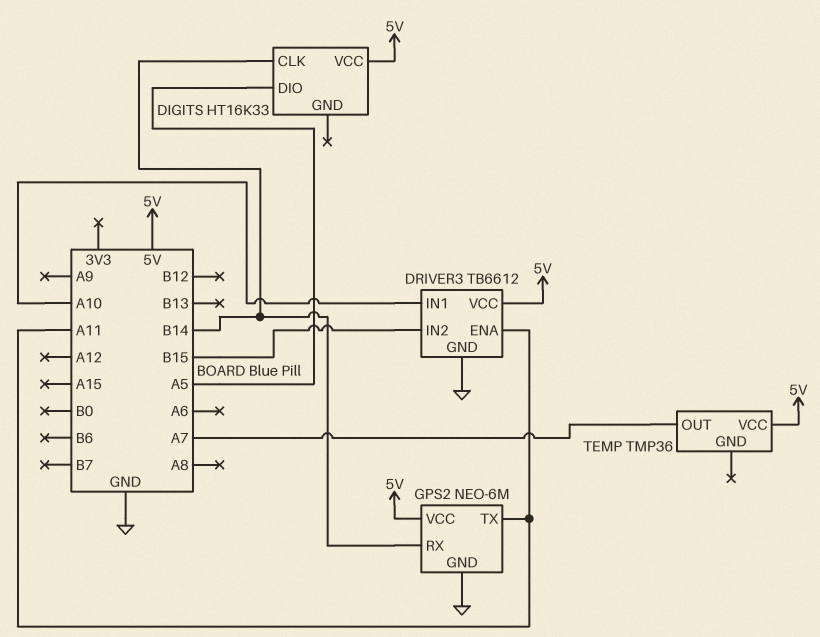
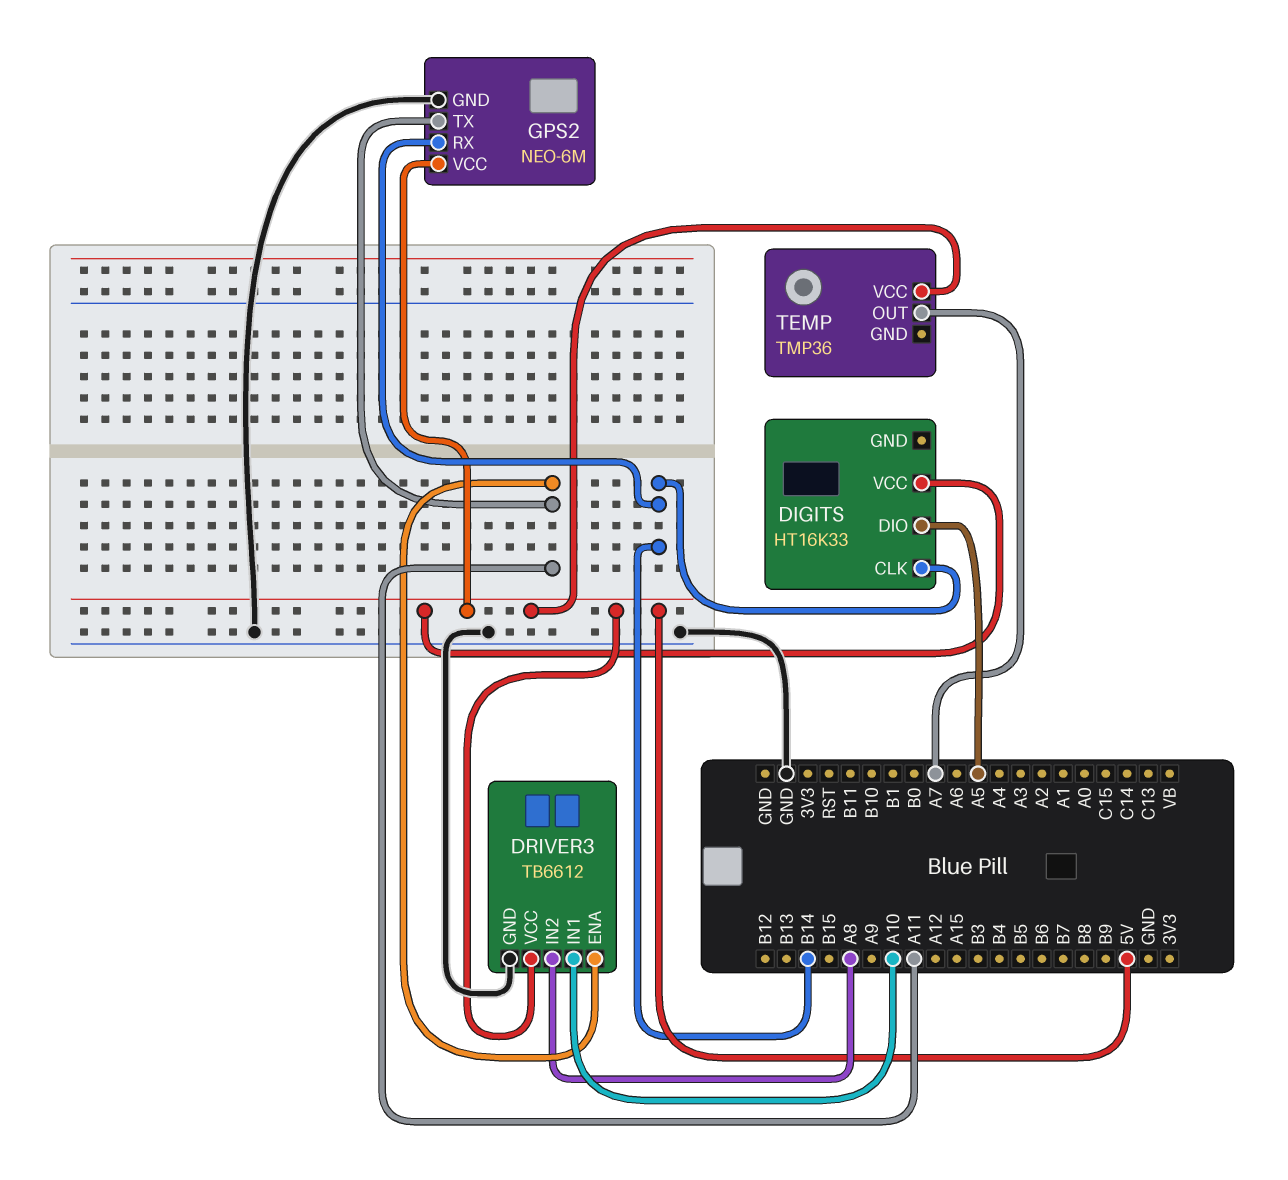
DRIVER3 pin IN2: B15 -> A8

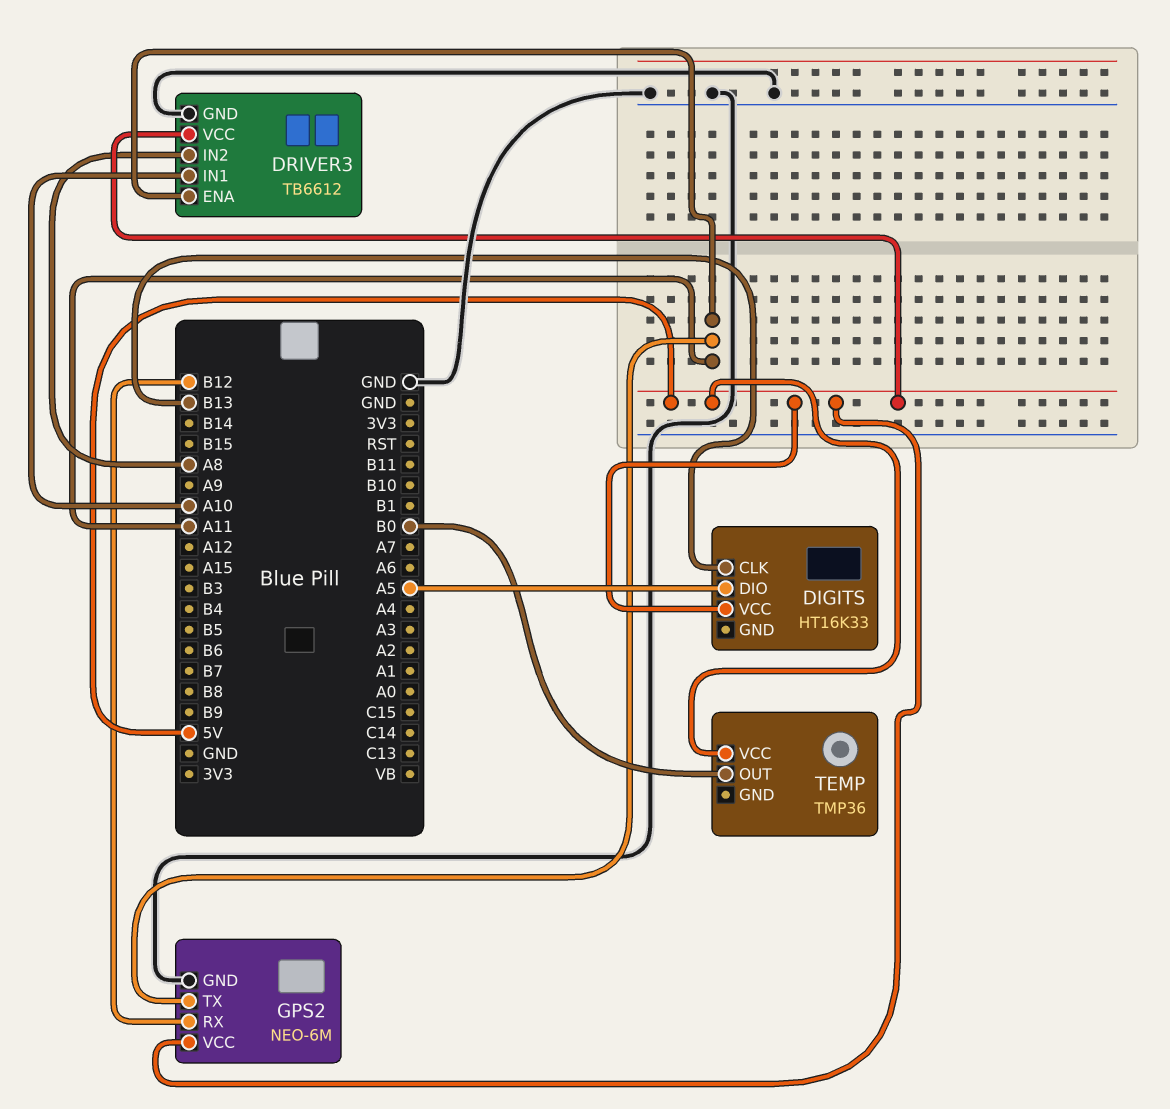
DIGITS pin CLK: B14 -> B13
GPS2 pin RX: B14 -> B12
TEMP pin OUT: A7 -> B0

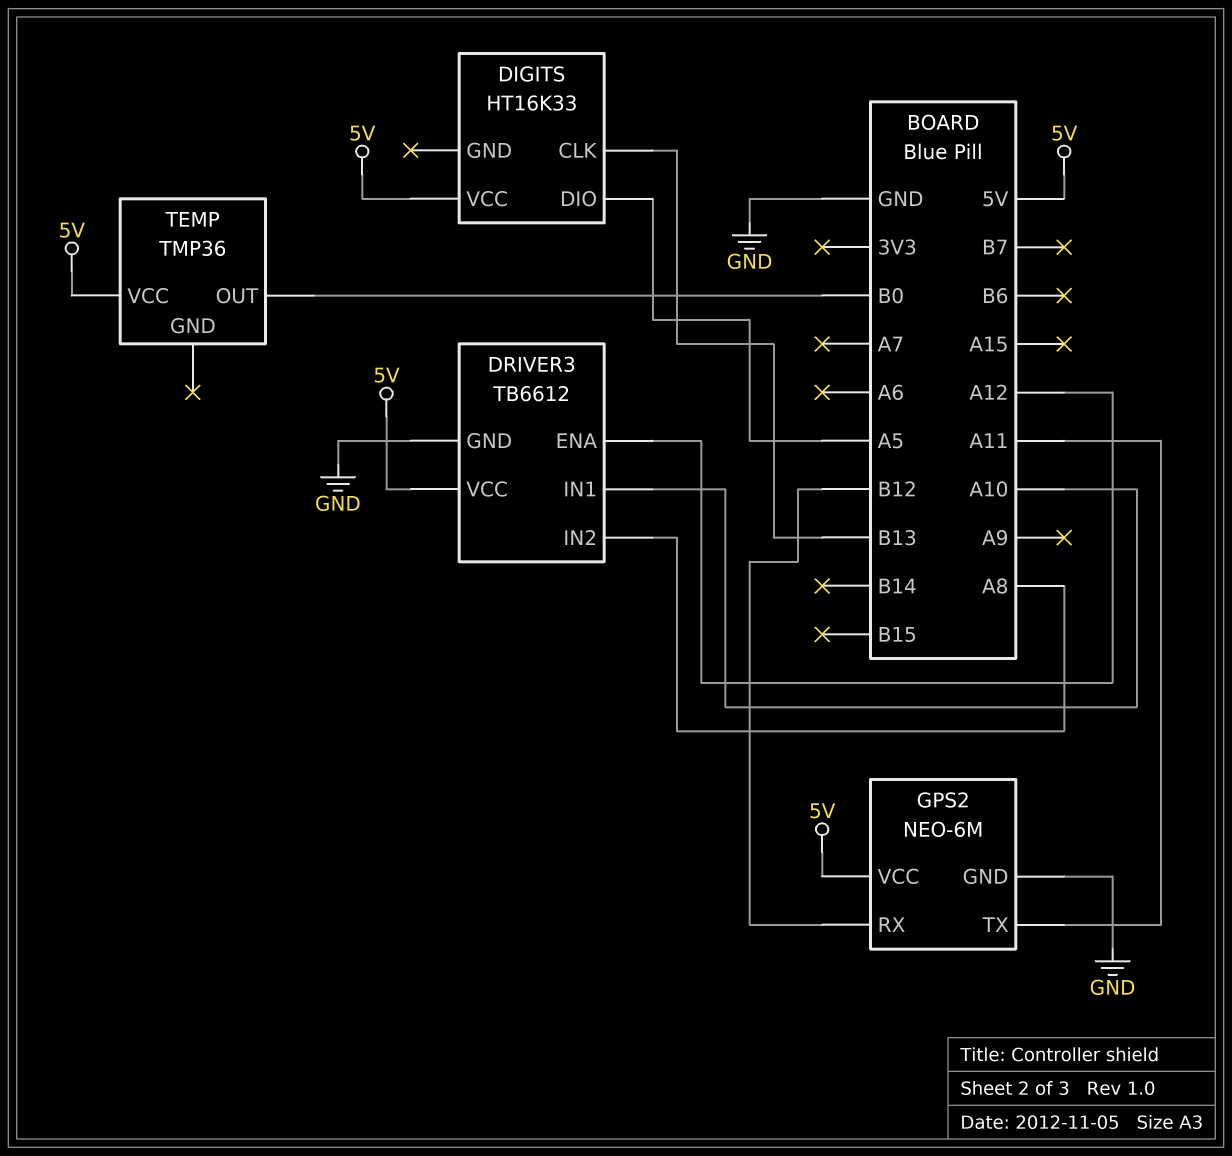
DRIVER3 pin ENA: A11 -> A12

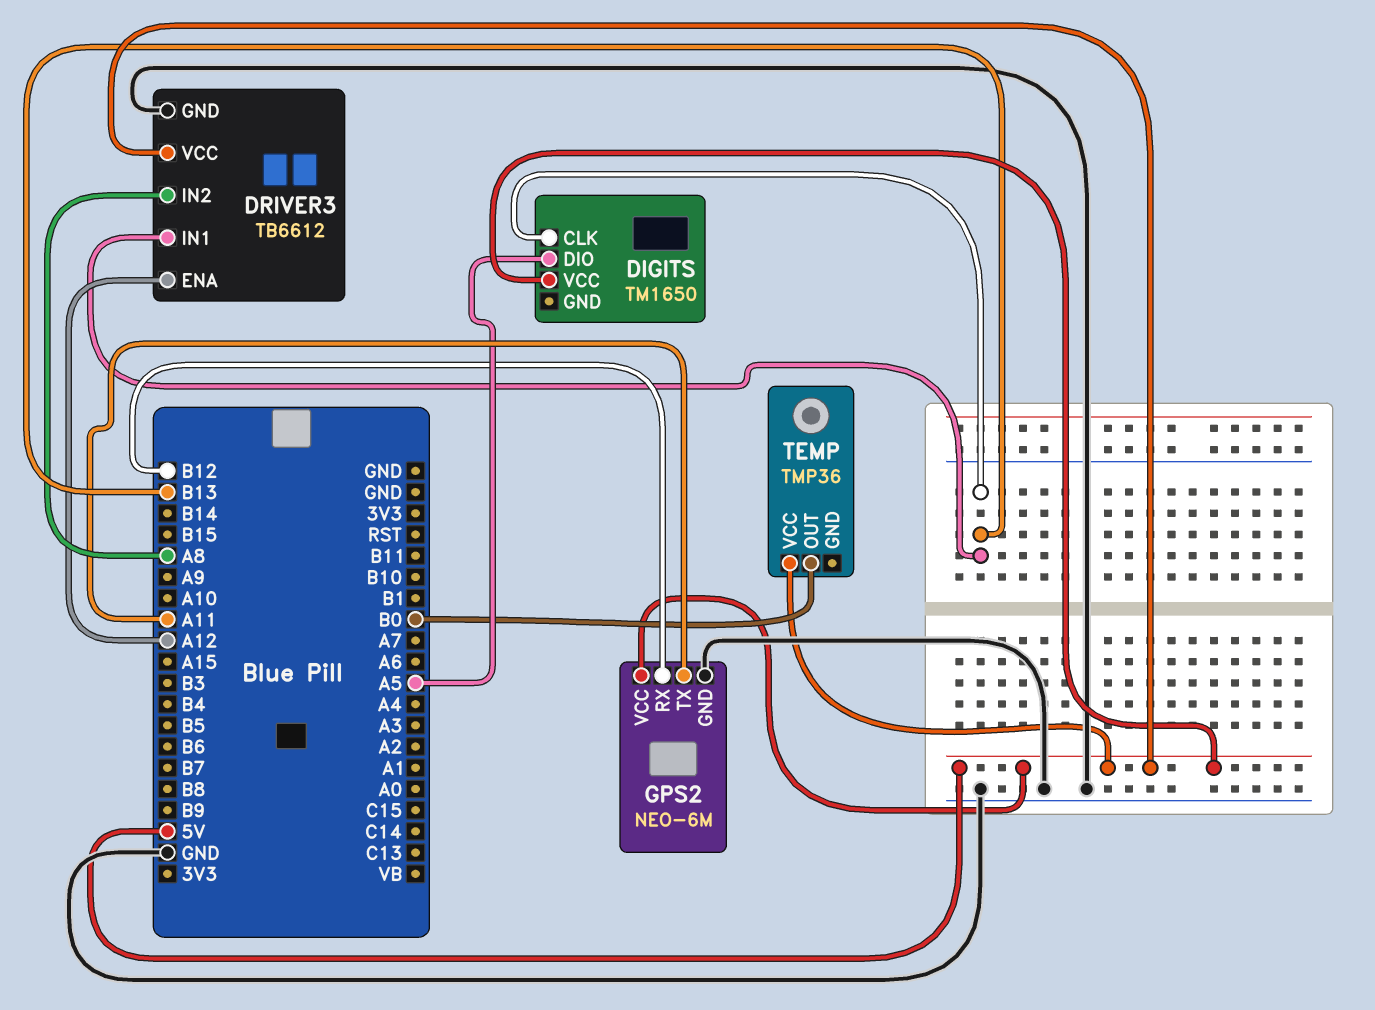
DIGITS: HT16K33 -> TM1650
DRIVER3 pin IN1: A10 -> B13

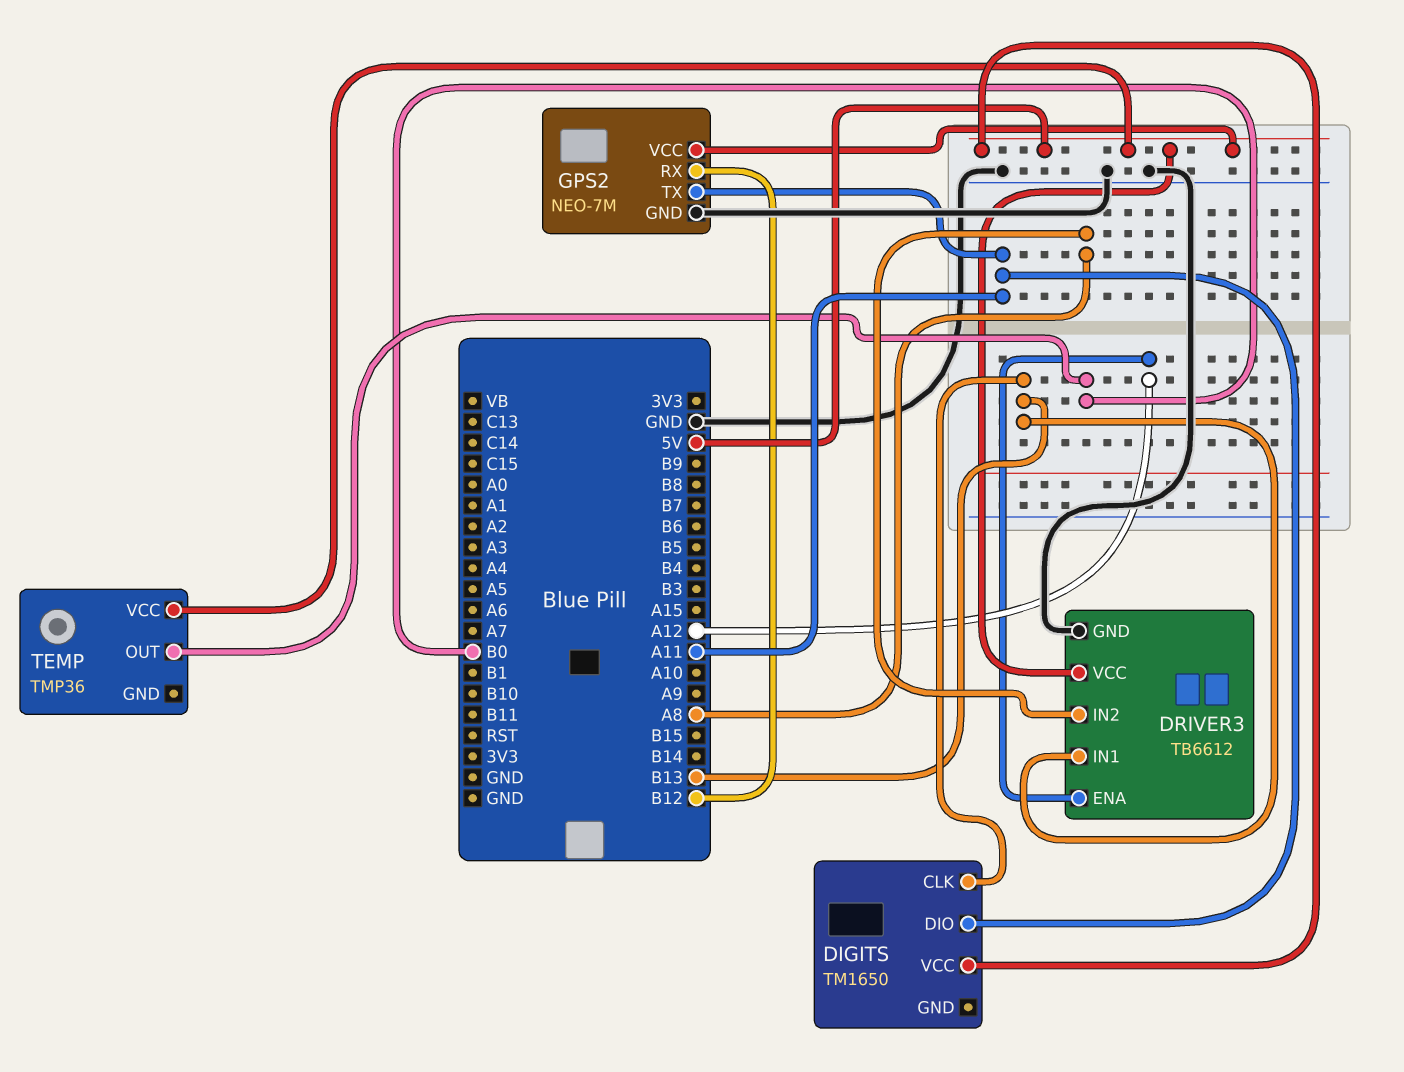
DIGITS pin DIO: A5 -> A11
GPS2: NEO-6M -> NEO-7M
= = = =
**Problem description**: Lines from the one containing "DRIVER3 pin ENA: A11 -> A12" through the end of the material above must be reproduced exactly; pictures must not be.

**Task output**:
DRIVER3 pin ENA: A11 -> A12

DIGITS: HT16K33 -> TM1650
DRIVER3 pin IN1: A10 -> B13

DIGITS pin DIO: A5 -> A11
GPS2: NEO-6M -> NEO-7M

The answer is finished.